■ Work required
Retype the lines of the material below, exactly and only, from the one containing "R216: 680 (W12, W13) -> 680 (U203/out, W9)" through the last line, with pictures left out.

■ Available data
---------------
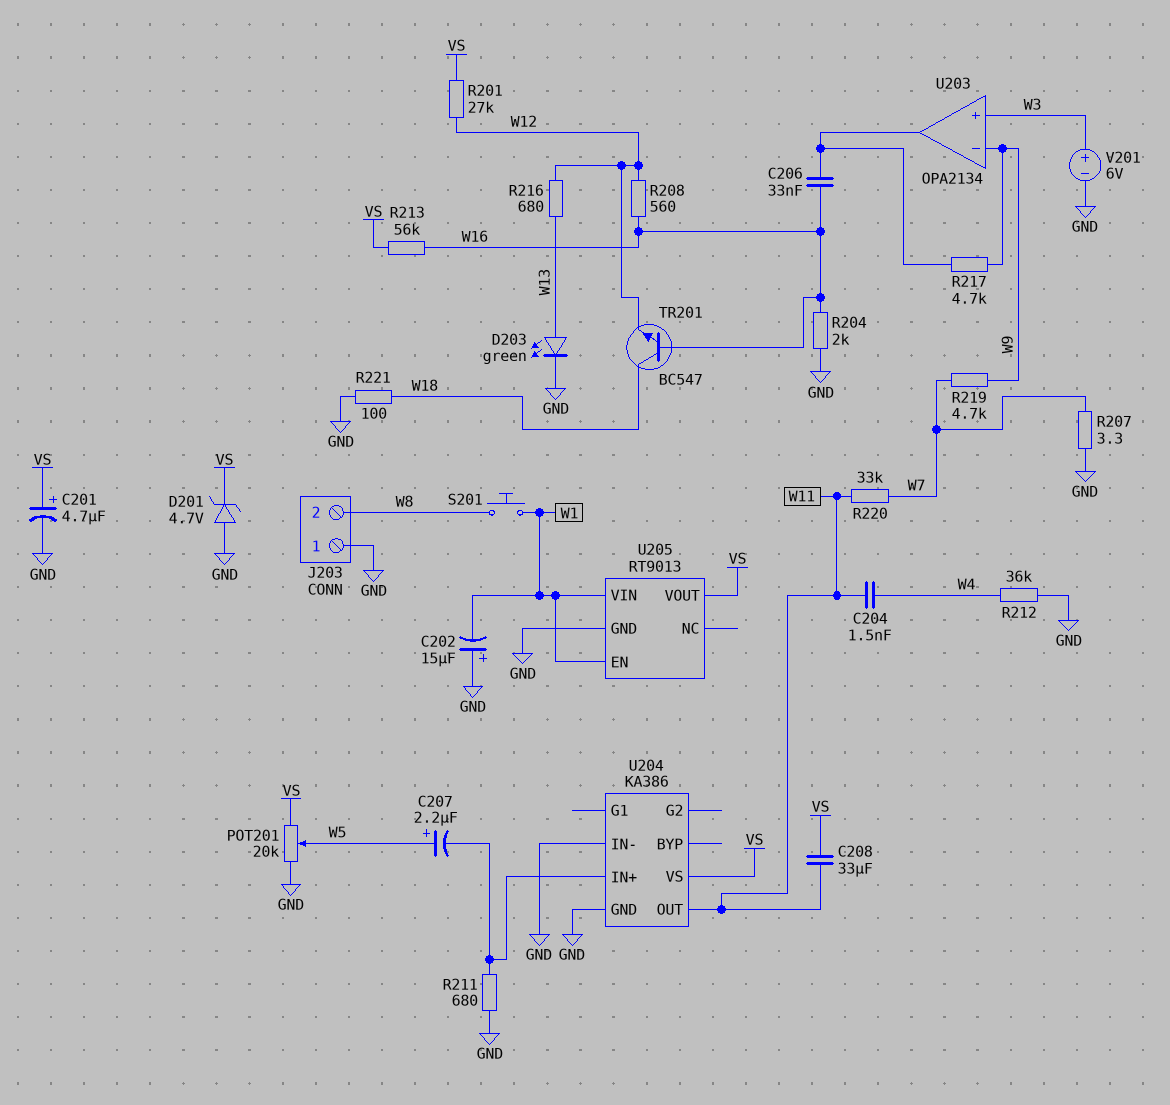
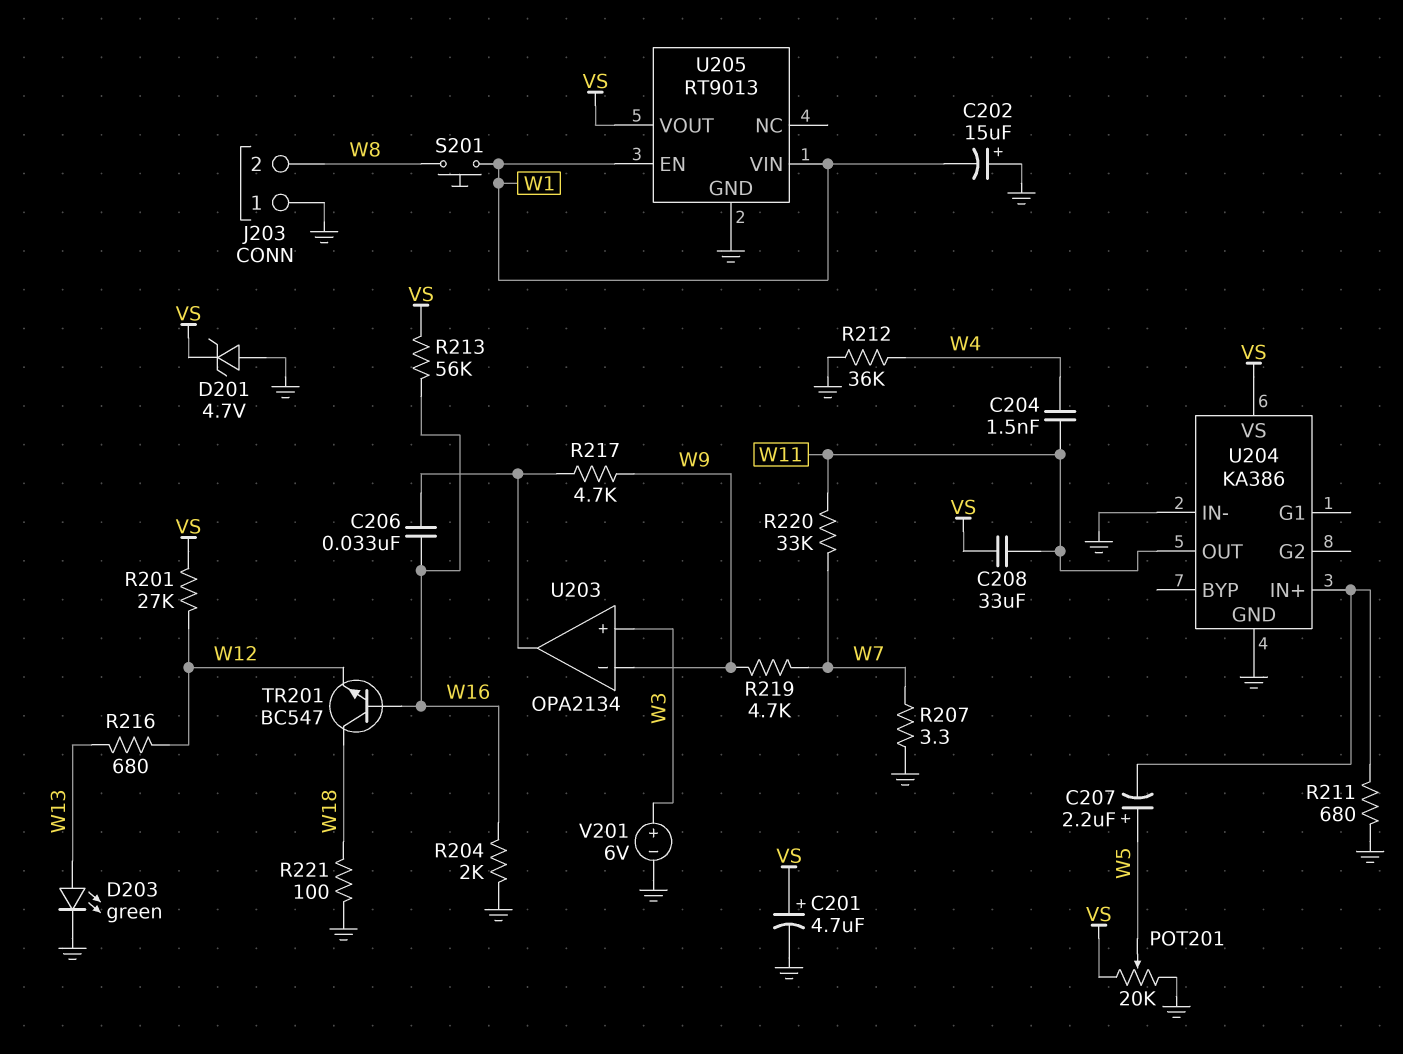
R208: 560 (W12, W16) -> none

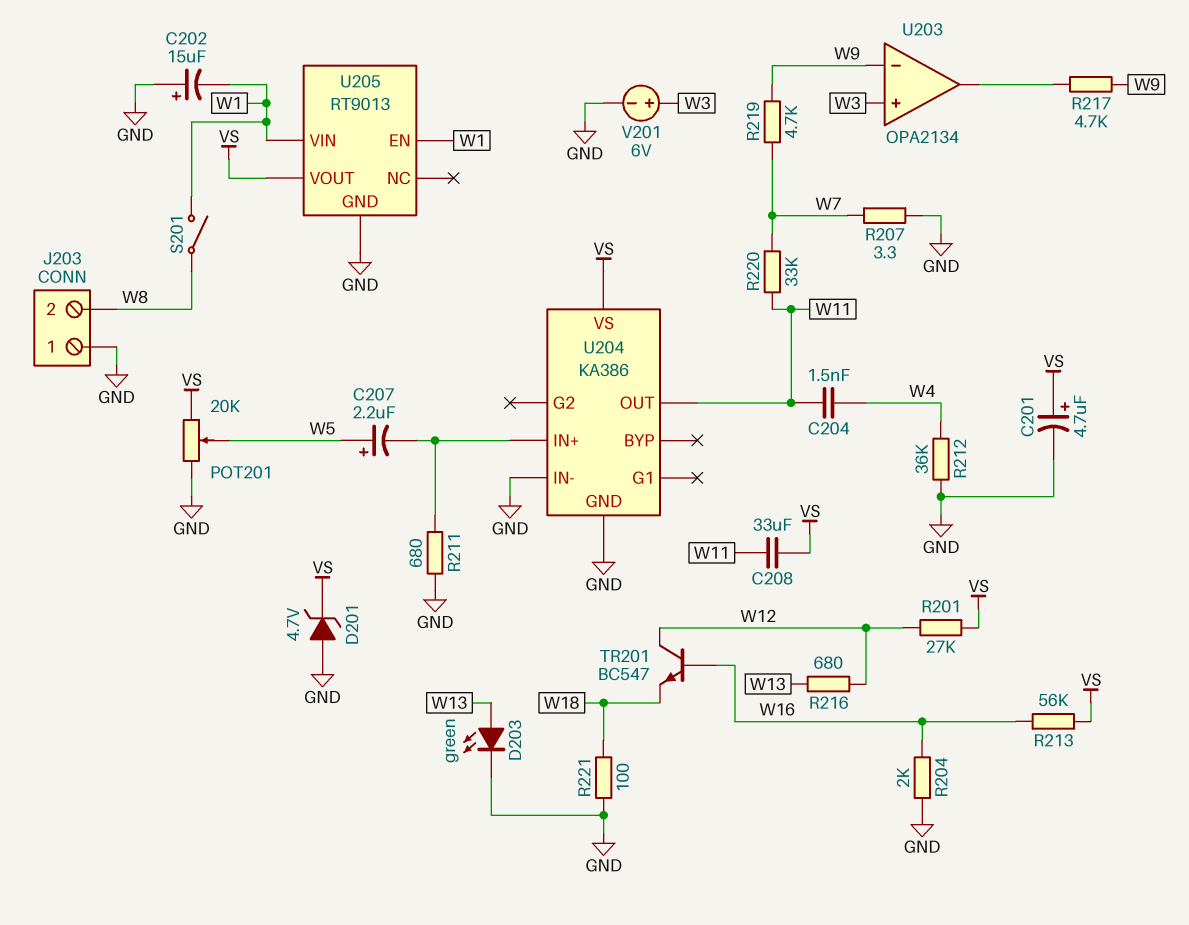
C206: 33nF (U203/out, W16) -> none
S201: button (W1, W8) -> switch (W1, W8)
TR201: NPN BC547 (B W16, C W18, E W12) -> NPN BC547 (B W16, C W12, E W18)

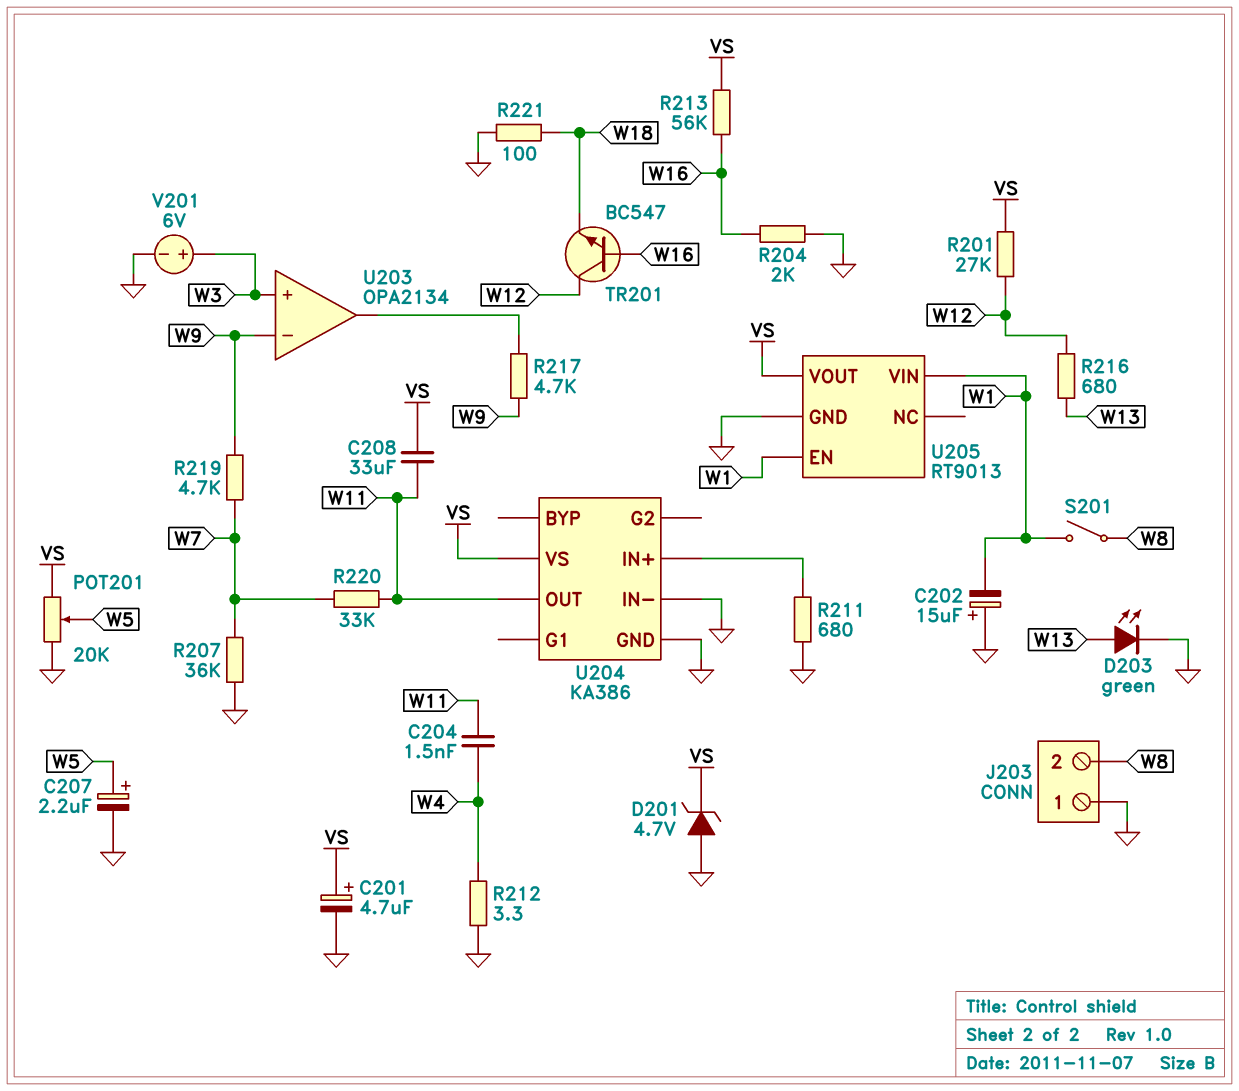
C207: 2.2uF (plus W5, minus U204/IN+) -> 2.2uF (plus W5, minus GND)
R207: 3.3 (GND, W7) -> 36k (GND, W7)
R212: 36k (GND, W4) -> 3.3 (GND, W4)

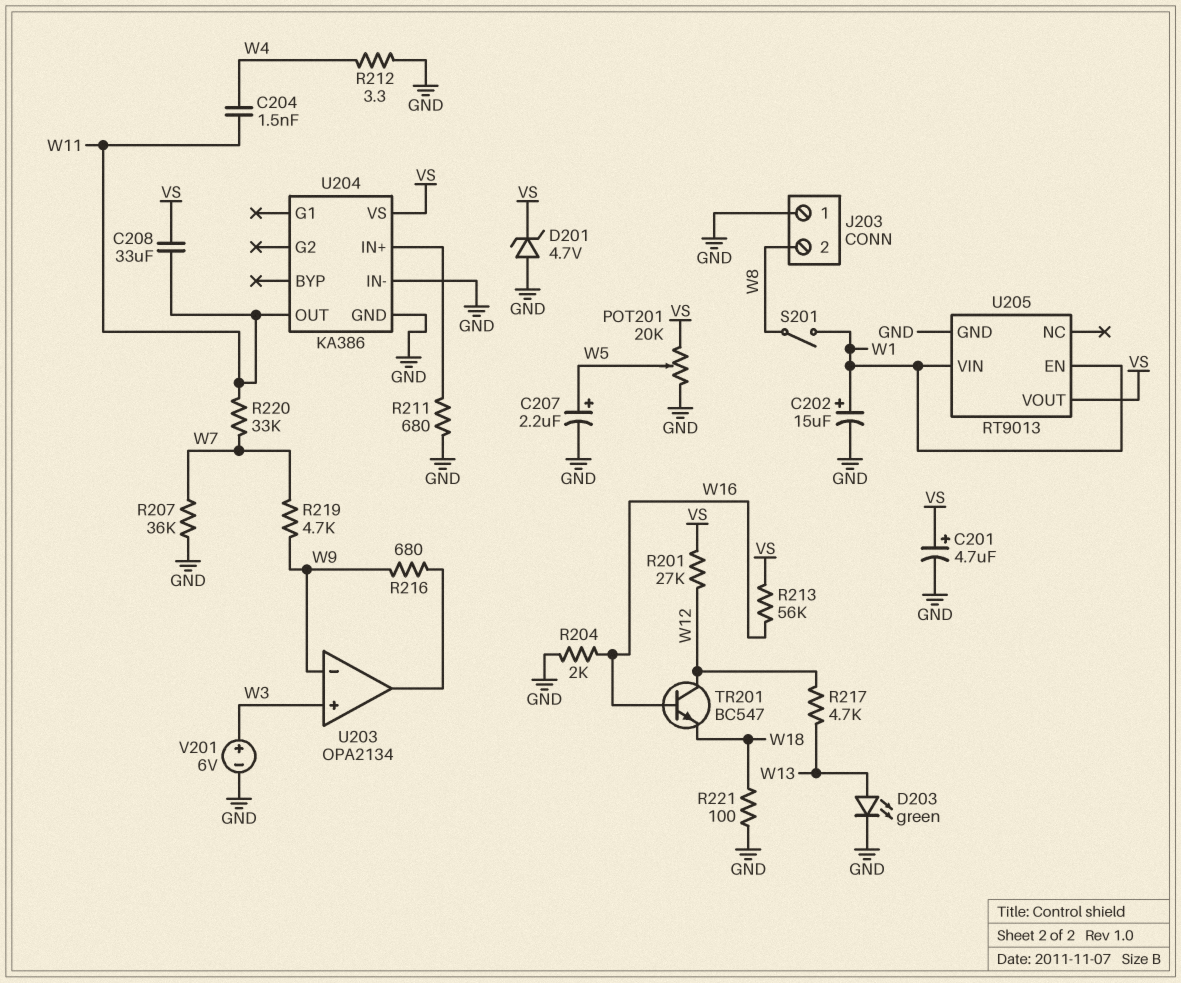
C202: 15uF (plus GND, minus W1) -> 15uF (plus W1, minus GND)
R216: 680 (W12, W13) -> 680 (U203/out, W9)
R217: 4.7k (U203/out, W9) -> 4.7k (W12, W13)

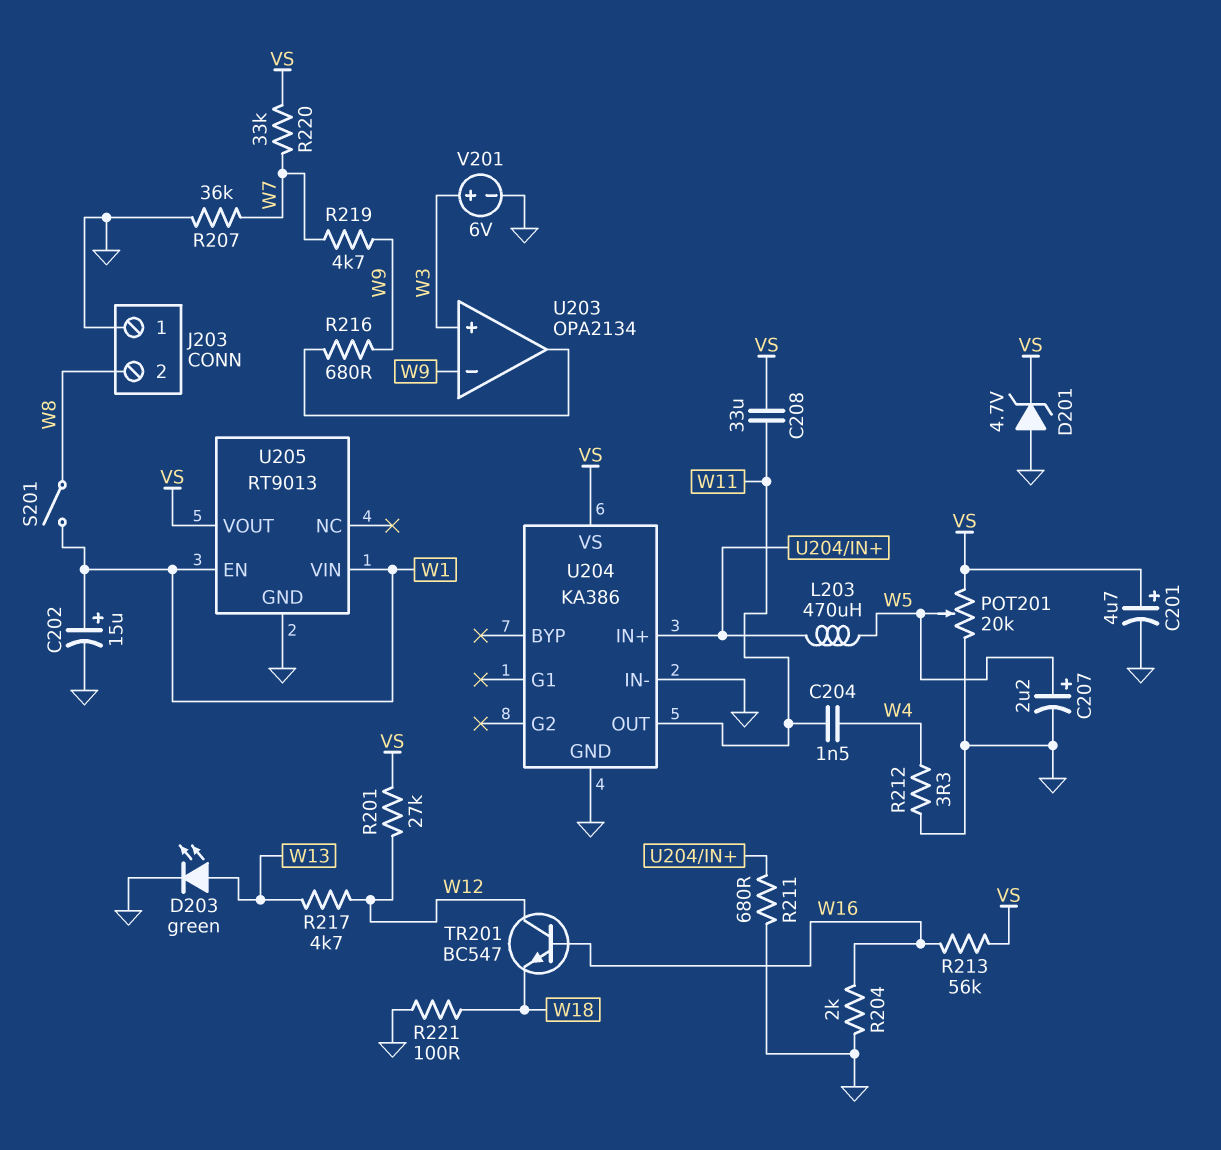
L203: none -> 470uH (U204/IN+, W5)
R220: 33k (W7, W11) -> 33k (VS, W7)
---------------
■ Answer for the task
R216: 680 (W12, W13) -> 680 (U203/out, W9)
R217: 4.7k (U203/out, W9) -> 4.7k (W12, W13)

L203: none -> 470uH (U204/IN+, W5)
R220: 33k (W7, W11) -> 33k (VS, W7)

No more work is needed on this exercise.